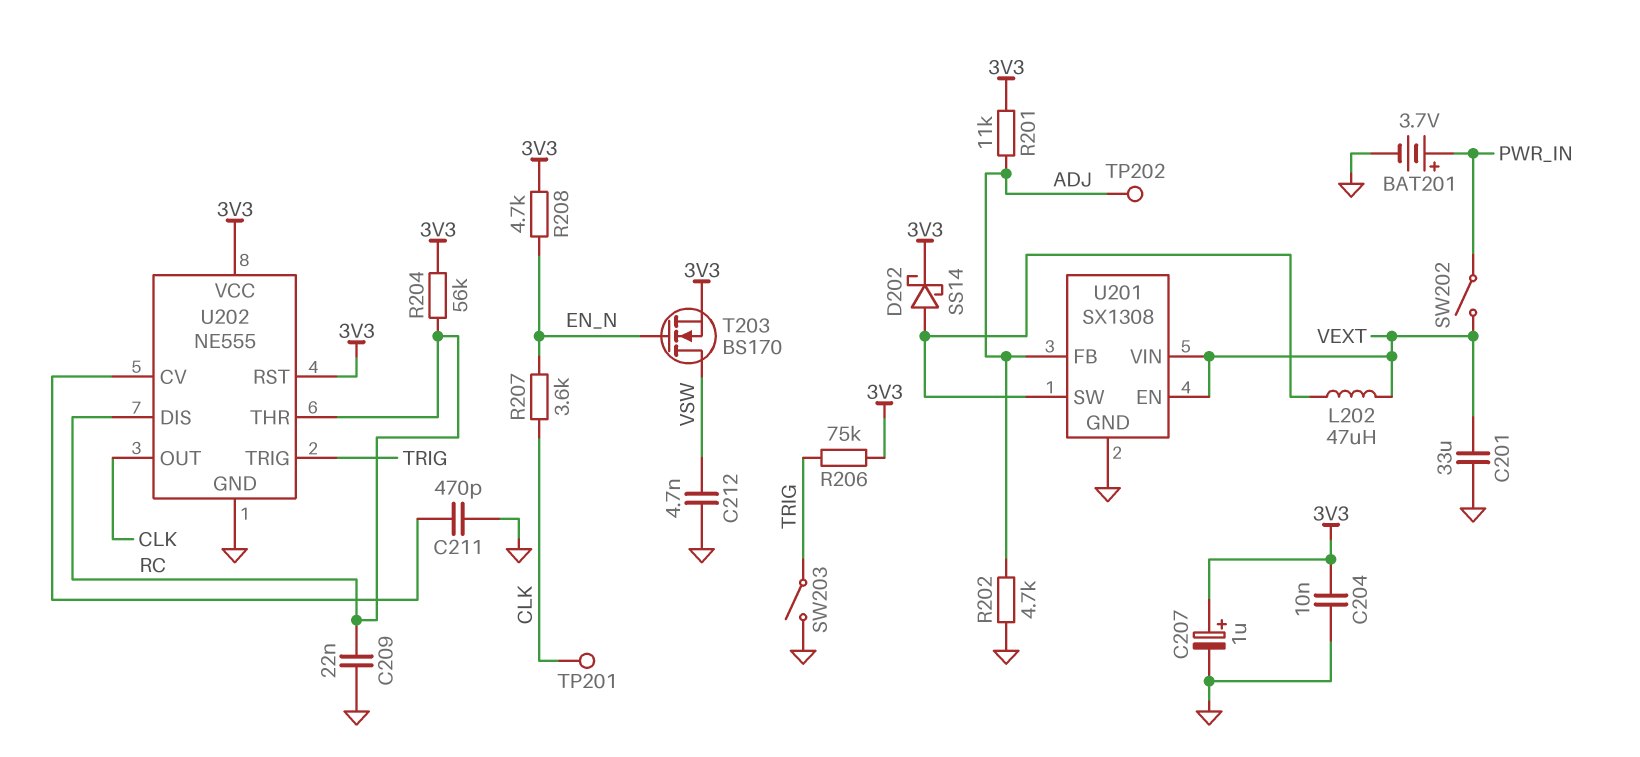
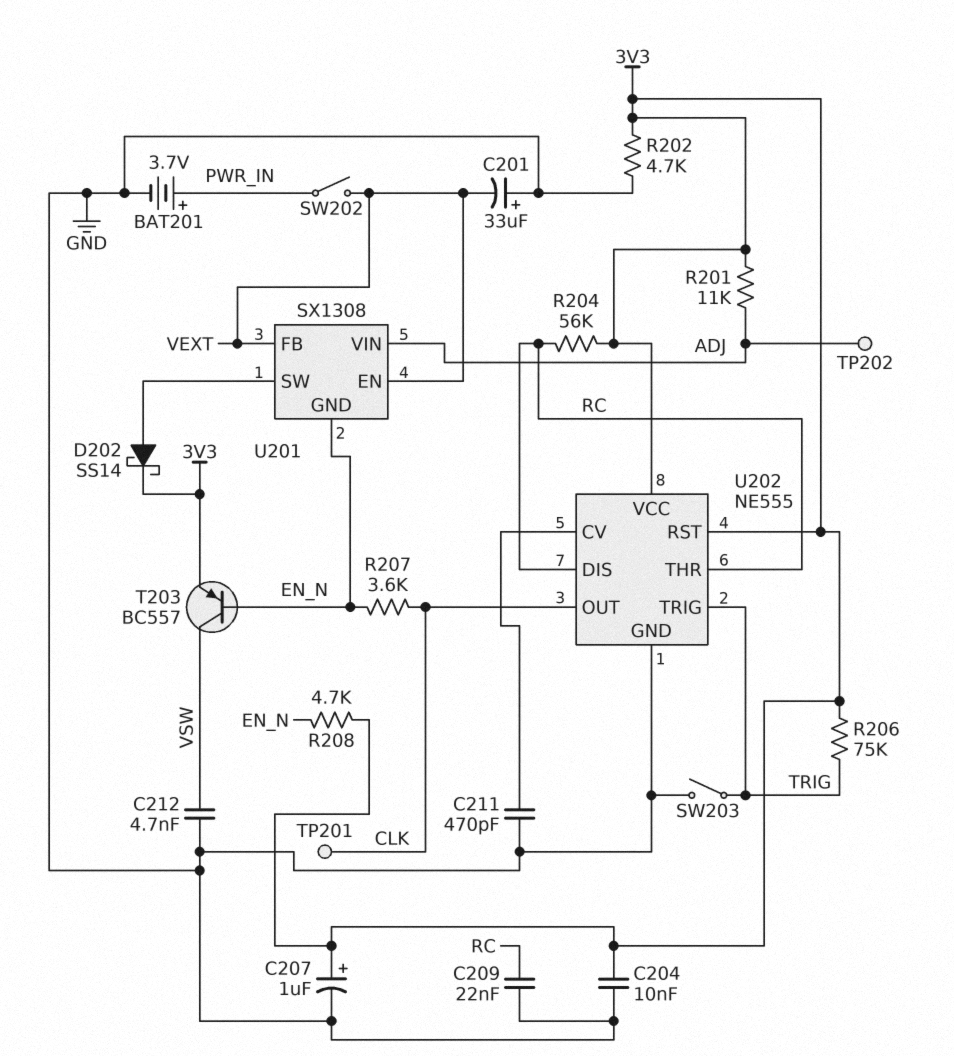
C201: 33uF (GND, VEXT) -> 33uF (plus GND, minus VEXT)
L202: 47uH (U201/SW, VEXT) -> none
R202: 4.7k (ADJ, GND) -> 4.7k (3V3, GND)
T203: NMOS BS170 (G EN_N, D VSW, S 3V3) -> PNP BC557 (B EN_N, C VSW, E 3V3)
U201 pin FB: ADJ -> VEXT
U201 pin GND: GND -> EN_N
U201 pin VIN: VEXT -> ADJ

------------

--- Task objective ---
The data above should be returned in full, exactly as written, apart from its images.

--- Answer to the exercise ---
C201: 33uF (GND, VEXT) -> 33uF (plus GND, minus VEXT)
L202: 47uH (U201/SW, VEXT) -> none
R202: 4.7k (ADJ, GND) -> 4.7k (3V3, GND)
T203: NMOS BS170 (G EN_N, D VSW, S 3V3) -> PNP BC557 (B EN_N, C VSW, E 3V3)
U201 pin FB: ADJ -> VEXT
U201 pin GND: GND -> EN_N
U201 pin VIN: VEXT -> ADJ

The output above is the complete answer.